▶ [Work to be completed] From start to end of the material below, restate each line exactly.

════════════════

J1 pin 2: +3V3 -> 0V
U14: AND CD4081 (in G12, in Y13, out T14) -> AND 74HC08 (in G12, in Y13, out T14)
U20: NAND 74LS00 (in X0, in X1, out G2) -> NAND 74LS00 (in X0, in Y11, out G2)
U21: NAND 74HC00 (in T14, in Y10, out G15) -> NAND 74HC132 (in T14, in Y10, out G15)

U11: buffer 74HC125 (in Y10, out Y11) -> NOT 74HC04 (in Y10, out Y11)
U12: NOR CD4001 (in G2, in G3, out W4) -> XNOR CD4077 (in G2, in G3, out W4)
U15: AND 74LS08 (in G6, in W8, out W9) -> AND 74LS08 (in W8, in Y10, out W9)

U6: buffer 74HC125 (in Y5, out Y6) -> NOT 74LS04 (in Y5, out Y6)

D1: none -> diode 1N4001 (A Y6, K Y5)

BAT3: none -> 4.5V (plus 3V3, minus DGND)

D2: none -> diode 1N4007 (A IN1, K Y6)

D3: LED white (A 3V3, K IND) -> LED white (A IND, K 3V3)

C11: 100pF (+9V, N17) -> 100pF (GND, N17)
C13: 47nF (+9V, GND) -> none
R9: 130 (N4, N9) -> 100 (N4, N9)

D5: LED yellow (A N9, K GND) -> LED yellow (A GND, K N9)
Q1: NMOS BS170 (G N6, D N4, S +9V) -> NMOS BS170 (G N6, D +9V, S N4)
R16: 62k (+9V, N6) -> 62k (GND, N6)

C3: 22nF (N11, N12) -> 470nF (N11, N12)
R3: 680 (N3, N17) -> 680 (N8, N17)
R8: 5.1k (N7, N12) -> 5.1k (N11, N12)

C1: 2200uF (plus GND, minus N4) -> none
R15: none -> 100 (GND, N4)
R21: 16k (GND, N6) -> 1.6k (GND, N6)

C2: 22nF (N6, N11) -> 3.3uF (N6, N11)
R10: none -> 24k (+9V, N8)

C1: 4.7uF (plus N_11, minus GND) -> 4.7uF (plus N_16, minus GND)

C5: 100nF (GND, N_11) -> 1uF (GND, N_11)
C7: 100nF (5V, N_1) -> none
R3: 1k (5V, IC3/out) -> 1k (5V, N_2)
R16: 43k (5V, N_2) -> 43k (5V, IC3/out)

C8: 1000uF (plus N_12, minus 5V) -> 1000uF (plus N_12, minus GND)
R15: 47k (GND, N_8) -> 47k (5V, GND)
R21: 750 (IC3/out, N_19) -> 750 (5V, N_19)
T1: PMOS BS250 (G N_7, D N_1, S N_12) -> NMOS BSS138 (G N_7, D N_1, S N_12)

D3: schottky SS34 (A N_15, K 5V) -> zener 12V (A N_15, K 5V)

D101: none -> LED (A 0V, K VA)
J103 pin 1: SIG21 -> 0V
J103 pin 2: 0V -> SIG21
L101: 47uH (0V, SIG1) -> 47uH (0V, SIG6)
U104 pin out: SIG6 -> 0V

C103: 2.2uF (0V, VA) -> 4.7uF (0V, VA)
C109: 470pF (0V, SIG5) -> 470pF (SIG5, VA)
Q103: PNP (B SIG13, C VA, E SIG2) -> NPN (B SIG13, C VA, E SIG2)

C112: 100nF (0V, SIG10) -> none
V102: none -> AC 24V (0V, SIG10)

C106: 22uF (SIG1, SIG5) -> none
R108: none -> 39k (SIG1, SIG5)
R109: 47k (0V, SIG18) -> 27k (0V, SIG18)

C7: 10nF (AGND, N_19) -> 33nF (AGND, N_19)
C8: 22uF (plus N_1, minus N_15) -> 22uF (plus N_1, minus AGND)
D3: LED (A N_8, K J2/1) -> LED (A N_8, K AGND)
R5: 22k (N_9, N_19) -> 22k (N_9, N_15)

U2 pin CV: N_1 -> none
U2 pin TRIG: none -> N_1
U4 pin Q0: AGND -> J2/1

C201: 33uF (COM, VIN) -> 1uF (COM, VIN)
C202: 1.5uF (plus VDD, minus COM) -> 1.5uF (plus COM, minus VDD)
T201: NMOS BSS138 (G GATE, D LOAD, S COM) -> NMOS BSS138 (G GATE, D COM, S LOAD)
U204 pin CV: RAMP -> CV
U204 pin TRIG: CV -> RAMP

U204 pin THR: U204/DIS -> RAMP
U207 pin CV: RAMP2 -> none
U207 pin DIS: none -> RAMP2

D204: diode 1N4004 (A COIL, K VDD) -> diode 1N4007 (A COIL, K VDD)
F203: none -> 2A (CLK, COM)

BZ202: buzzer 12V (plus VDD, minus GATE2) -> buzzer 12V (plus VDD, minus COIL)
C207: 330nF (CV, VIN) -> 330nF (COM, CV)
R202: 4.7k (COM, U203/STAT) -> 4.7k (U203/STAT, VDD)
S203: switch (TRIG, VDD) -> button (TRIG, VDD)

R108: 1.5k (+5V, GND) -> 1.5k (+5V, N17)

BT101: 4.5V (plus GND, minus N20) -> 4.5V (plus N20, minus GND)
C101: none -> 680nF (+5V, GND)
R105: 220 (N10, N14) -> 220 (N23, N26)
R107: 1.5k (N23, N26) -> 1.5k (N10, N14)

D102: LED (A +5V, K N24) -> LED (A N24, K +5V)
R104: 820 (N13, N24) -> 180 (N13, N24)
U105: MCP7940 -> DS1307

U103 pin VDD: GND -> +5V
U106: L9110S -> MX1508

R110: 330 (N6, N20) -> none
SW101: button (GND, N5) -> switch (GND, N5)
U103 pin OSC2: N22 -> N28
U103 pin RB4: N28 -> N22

════════════════

▶ [Answer to this task]
J1 pin 2: +3V3 -> 0V
U14: AND CD4081 (in G12, in Y13, out T14) -> AND 74HC08 (in G12, in Y13, out T14)
U20: NAND 74LS00 (in X0, in X1, out G2) -> NAND 74LS00 (in X0, in Y11, out G2)
U21: NAND 74HC00 (in T14, in Y10, out G15) -> NAND 74HC132 (in T14, in Y10, out G15)

U11: buffer 74HC125 (in Y10, out Y11) -> NOT 74HC04 (in Y10, out Y11)
U12: NOR CD4001 (in G2, in G3, out W4) -> XNOR CD4077 (in G2, in G3, out W4)
U15: AND 74LS08 (in G6, in W8, out W9) -> AND 74LS08 (in W8, in Y10, out W9)

U6: buffer 74HC125 (in Y5, out Y6) -> NOT 74LS04 (in Y5, out Y6)

D1: none -> diode 1N4001 (A Y6, K Y5)

BAT3: none -> 4.5V (plus 3V3, minus DGND)

D2: none -> diode 1N4007 (A IN1, K Y6)

D3: LED white (A 3V3, K IND) -> LED white (A IND, K 3V3)

C11: 100pF (+9V, N17) -> 100pF (GND, N17)
C13: 47nF (+9V, GND) -> none
R9: 130 (N4, N9) -> 100 (N4, N9)

D5: LED yellow (A N9, K GND) -> LED yellow (A GND, K N9)
Q1: NMOS BS170 (G N6, D N4, S +9V) -> NMOS BS170 (G N6, D +9V, S N4)
R16: 62k (+9V, N6) -> 62k (GND, N6)

C3: 22nF (N11, N12) -> 470nF (N11, N12)
R3: 680 (N3, N17) -> 680 (N8, N17)
R8: 5.1k (N7, N12) -> 5.1k (N11, N12)

C1: 2200uF (plus GND, minus N4) -> none
R15: none -> 100 (GND, N4)
R21: 16k (GND, N6) -> 1.6k (GND, N6)

C2: 22nF (N6, N11) -> 3.3uF (N6, N11)
R10: none -> 24k (+9V, N8)

C1: 4.7uF (plus N_11, minus GND) -> 4.7uF (plus N_16, minus GND)

C5: 100nF (GND, N_11) -> 1uF (GND, N_11)
C7: 100nF (5V, N_1) -> none
R3: 1k (5V, IC3/out) -> 1k (5V, N_2)
R16: 43k (5V, N_2) -> 43k (5V, IC3/out)

C8: 1000uF (plus N_12, minus 5V) -> 1000uF (plus N_12, minus GND)
R15: 47k (GND, N_8) -> 47k (5V, GND)
R21: 750 (IC3/out, N_19) -> 750 (5V, N_19)
T1: PMOS BS250 (G N_7, D N_1, S N_12) -> NMOS BSS138 (G N_7, D N_1, S N_12)

D3: schottky SS34 (A N_15, K 5V) -> zener 12V (A N_15, K 5V)

D101: none -> LED (A 0V, K VA)
J103 pin 1: SIG21 -> 0V
J103 pin 2: 0V -> SIG21
L101: 47uH (0V, SIG1) -> 47uH (0V, SIG6)
U104 pin out: SIG6 -> 0V

C103: 2.2uF (0V, VA) -> 4.7uF (0V, VA)
C109: 470pF (0V, SIG5) -> 470pF (SIG5, VA)
Q103: PNP (B SIG13, C VA, E SIG2) -> NPN (B SIG13, C VA, E SIG2)

C112: 100nF (0V, SIG10) -> none
V102: none -> AC 24V (0V, SIG10)

C106: 22uF (SIG1, SIG5) -> none
R108: none -> 39k (SIG1, SIG5)
R109: 47k (0V, SIG18) -> 27k (0V, SIG18)

C7: 10nF (AGND, N_19) -> 33nF (AGND, N_19)
C8: 22uF (plus N_1, minus N_15) -> 22uF (plus N_1, minus AGND)
D3: LED (A N_8, K J2/1) -> LED (A N_8, K AGND)
R5: 22k (N_9, N_19) -> 22k (N_9, N_15)

U2 pin CV: N_1 -> none
U2 pin TRIG: none -> N_1
U4 pin Q0: AGND -> J2/1

C201: 33uF (COM, VIN) -> 1uF (COM, VIN)
C202: 1.5uF (plus VDD, minus COM) -> 1.5uF (plus COM, minus VDD)
T201: NMOS BSS138 (G GATE, D LOAD, S COM) -> NMOS BSS138 (G GATE, D COM, S LOAD)
U204 pin CV: RAMP -> CV
U204 pin TRIG: CV -> RAMP

U204 pin THR: U204/DIS -> RAMP
U207 pin CV: RAMP2 -> none
U207 pin DIS: none -> RAMP2

D204: diode 1N4004 (A COIL, K VDD) -> diode 1N4007 (A COIL, K VDD)
F203: none -> 2A (CLK, COM)

BZ202: buzzer 12V (plus VDD, minus GATE2) -> buzzer 12V (plus VDD, minus COIL)
C207: 330nF (CV, VIN) -> 330nF (COM, CV)
R202: 4.7k (COM, U203/STAT) -> 4.7k (U203/STAT, VDD)
S203: switch (TRIG, VDD) -> button (TRIG, VDD)

R108: 1.5k (+5V, GND) -> 1.5k (+5V, N17)

BT101: 4.5V (plus GND, minus N20) -> 4.5V (plus N20, minus GND)
C101: none -> 680nF (+5V, GND)
R105: 220 (N10, N14) -> 220 (N23, N26)
R107: 1.5k (N23, N26) -> 1.5k (N10, N14)

D102: LED (A +5V, K N24) -> LED (A N24, K +5V)
R104: 820 (N13, N24) -> 180 (N13, N24)
U105: MCP7940 -> DS1307

U103 pin VDD: GND -> +5V
U106: L9110S -> MX1508

R110: 330 (N6, N20) -> none
SW101: button (GND, N5) -> switch (GND, N5)
U103 pin OSC2: N22 -> N28
U103 pin RB4: N28 -> N22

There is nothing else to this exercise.